Excerpted data »
----
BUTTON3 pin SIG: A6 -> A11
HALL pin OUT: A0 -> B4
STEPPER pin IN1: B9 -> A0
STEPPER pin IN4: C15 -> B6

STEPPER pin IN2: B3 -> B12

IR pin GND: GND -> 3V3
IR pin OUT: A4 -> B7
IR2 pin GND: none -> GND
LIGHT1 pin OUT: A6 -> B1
----
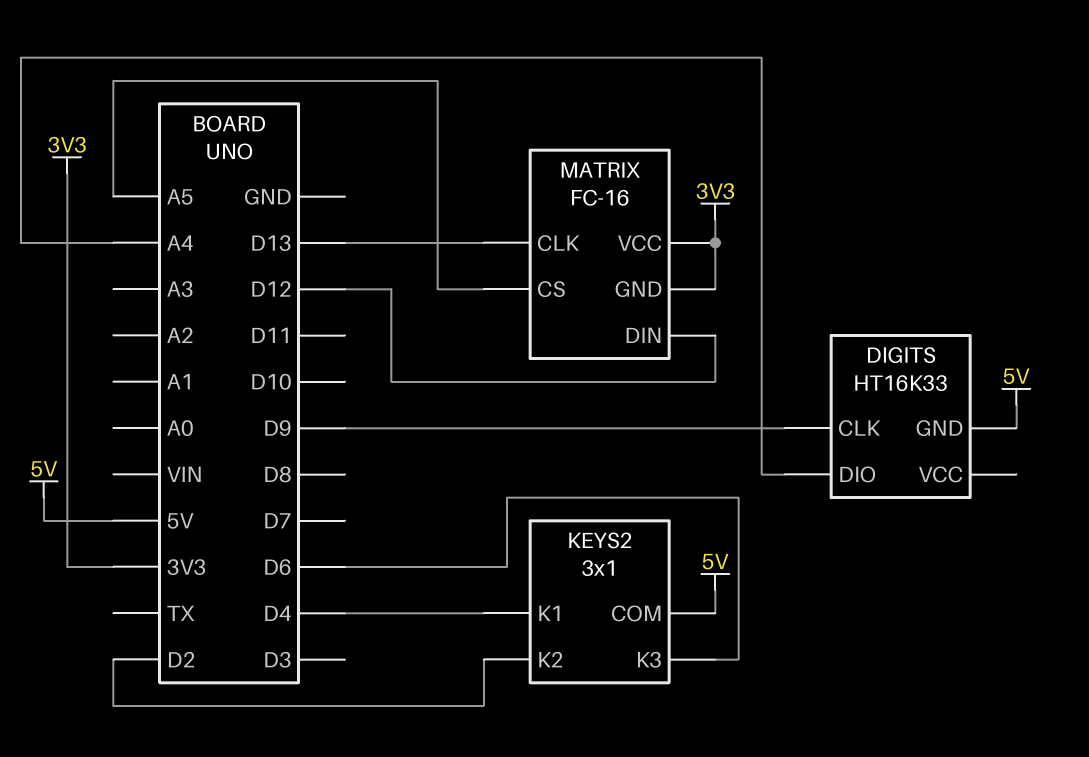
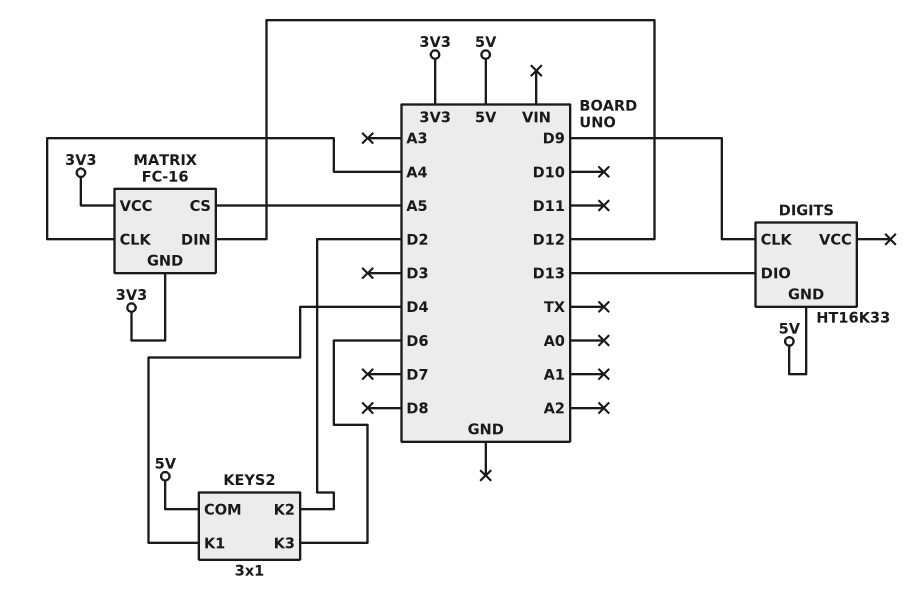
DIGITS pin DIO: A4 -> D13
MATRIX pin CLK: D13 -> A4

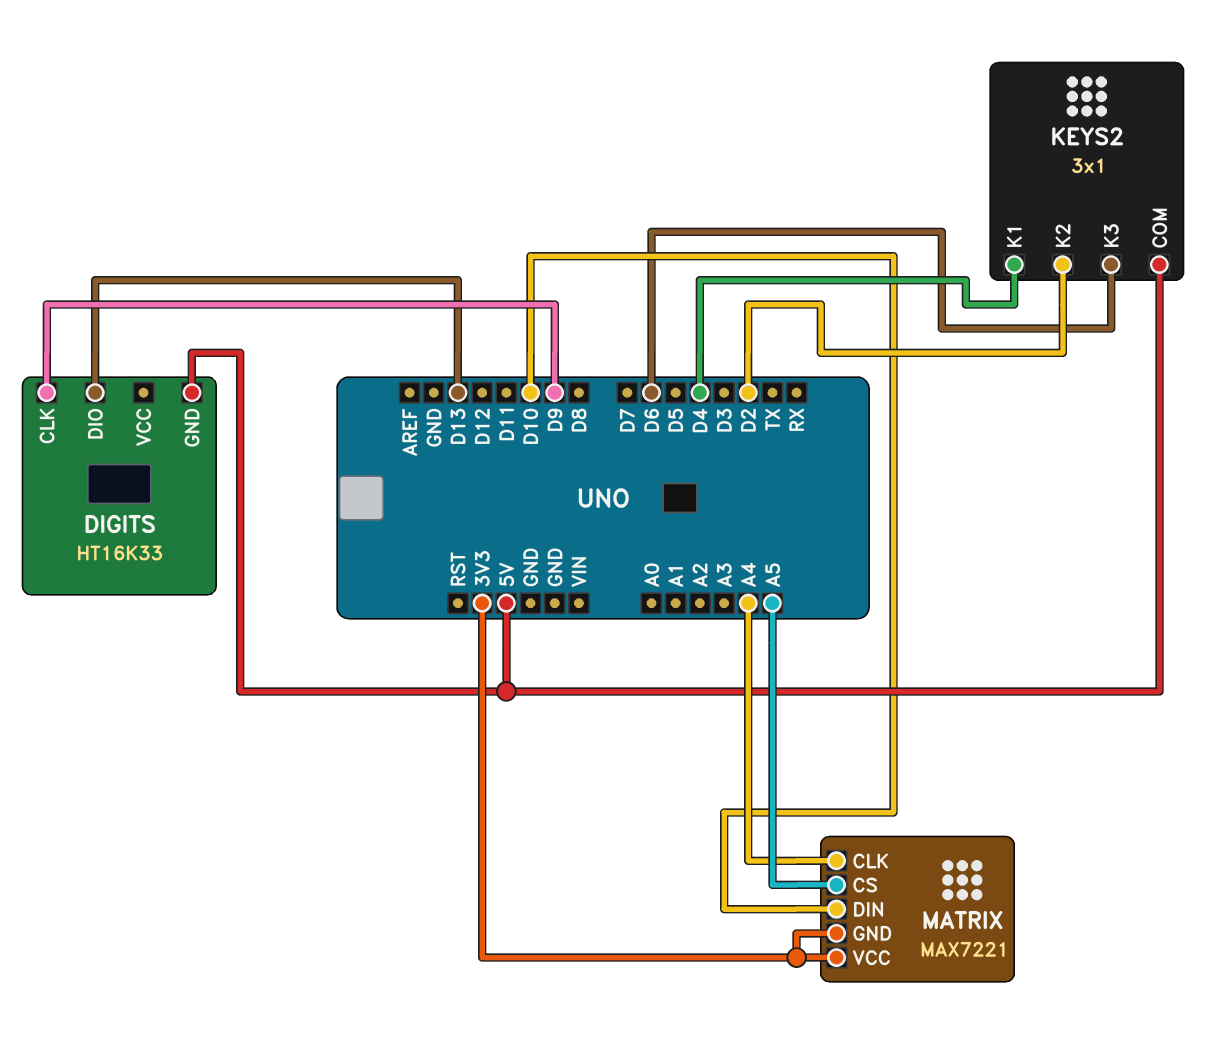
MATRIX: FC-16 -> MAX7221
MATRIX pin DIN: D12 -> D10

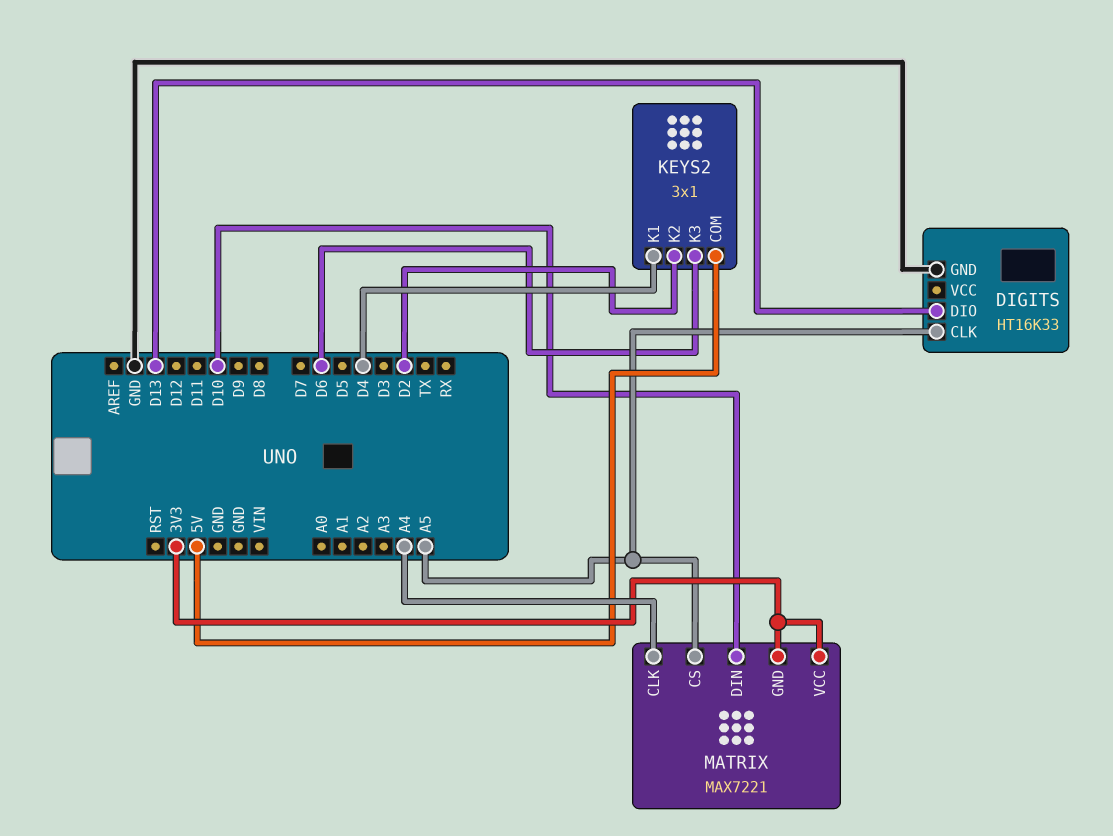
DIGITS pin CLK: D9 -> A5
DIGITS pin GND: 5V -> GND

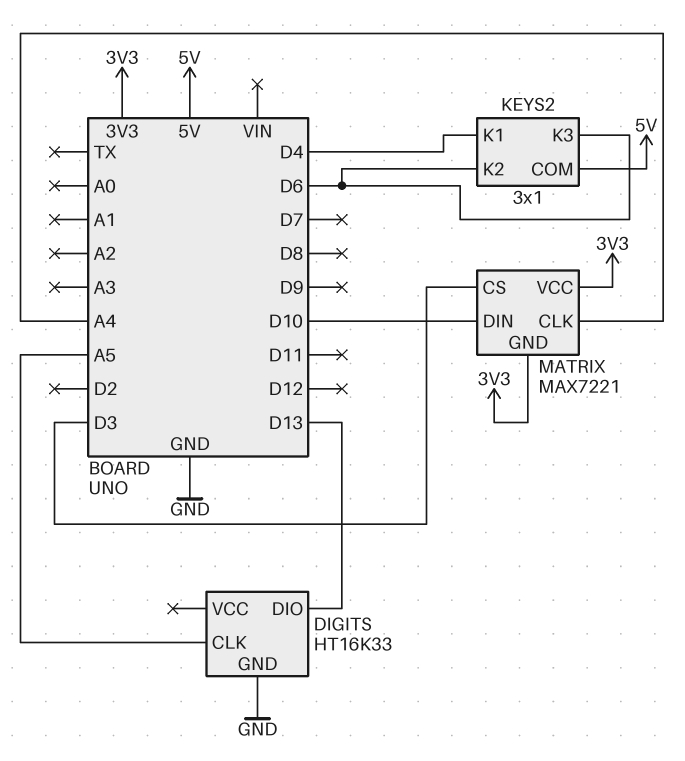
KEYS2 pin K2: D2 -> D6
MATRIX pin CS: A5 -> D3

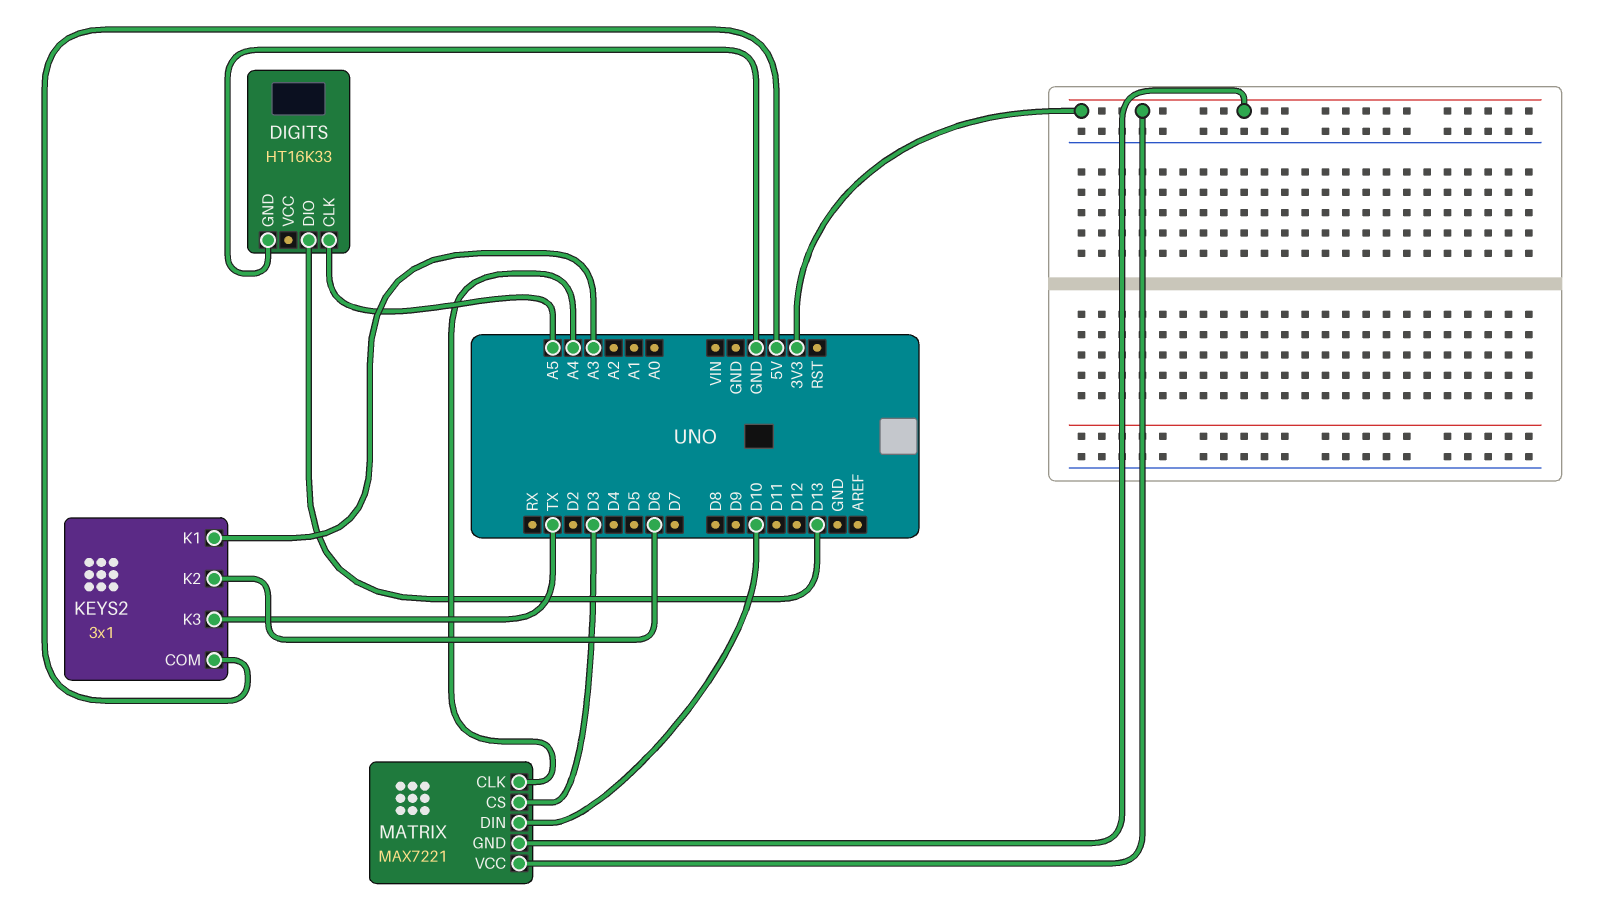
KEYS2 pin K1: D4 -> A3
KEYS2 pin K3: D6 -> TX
----
Directions »
Gather up every line from the listing above in which the word "DIGITS" occurs.

Your solution »
DIGITS pin DIO: A4 -> D13
DIGITS pin CLK: D9 -> A5
DIGITS pin GND: 5V -> GND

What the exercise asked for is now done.